[Given data]
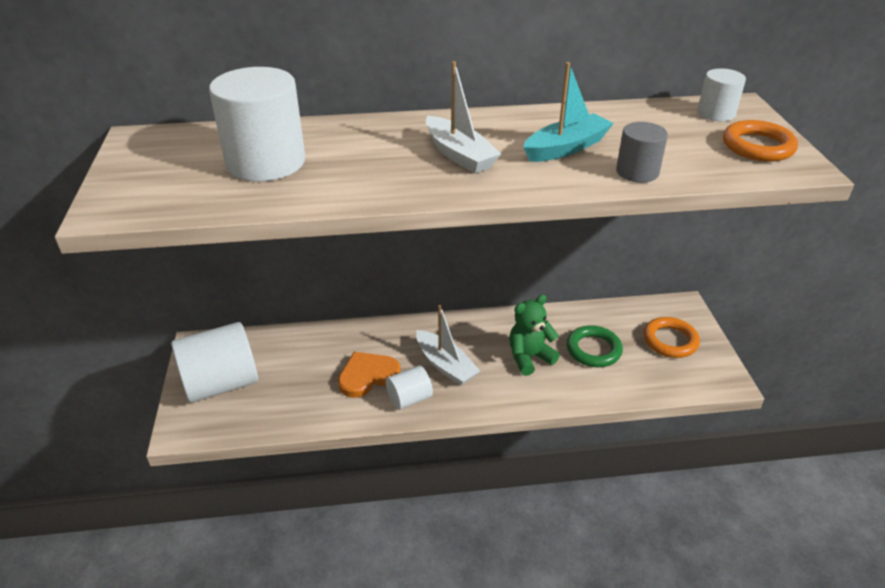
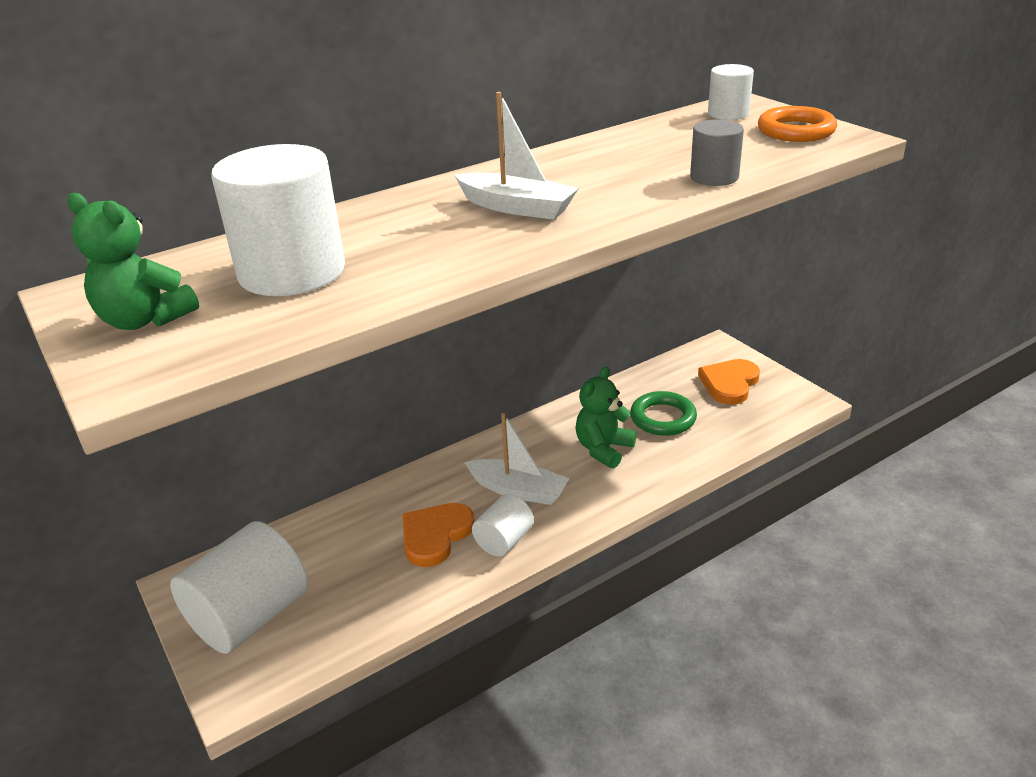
camera: 25 degrees left, 5 degrees down
(154, 171) = (145, 320): none -> green teddy bear
(566, 148) = (621, 174): turquoise boat -> none
(670, 341) = (729, 383): orange ring -> orange heart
[/Given data]
Task to complete:
Repeat the listing word for word. Leave images out.

Your response:
camera: 25 degrees left, 5 degrees down
(154, 171) = (145, 320): none -> green teddy bear
(566, 148) = (621, 174): turquoise boat -> none
(670, 341) = (729, 383): orange ring -> orange heart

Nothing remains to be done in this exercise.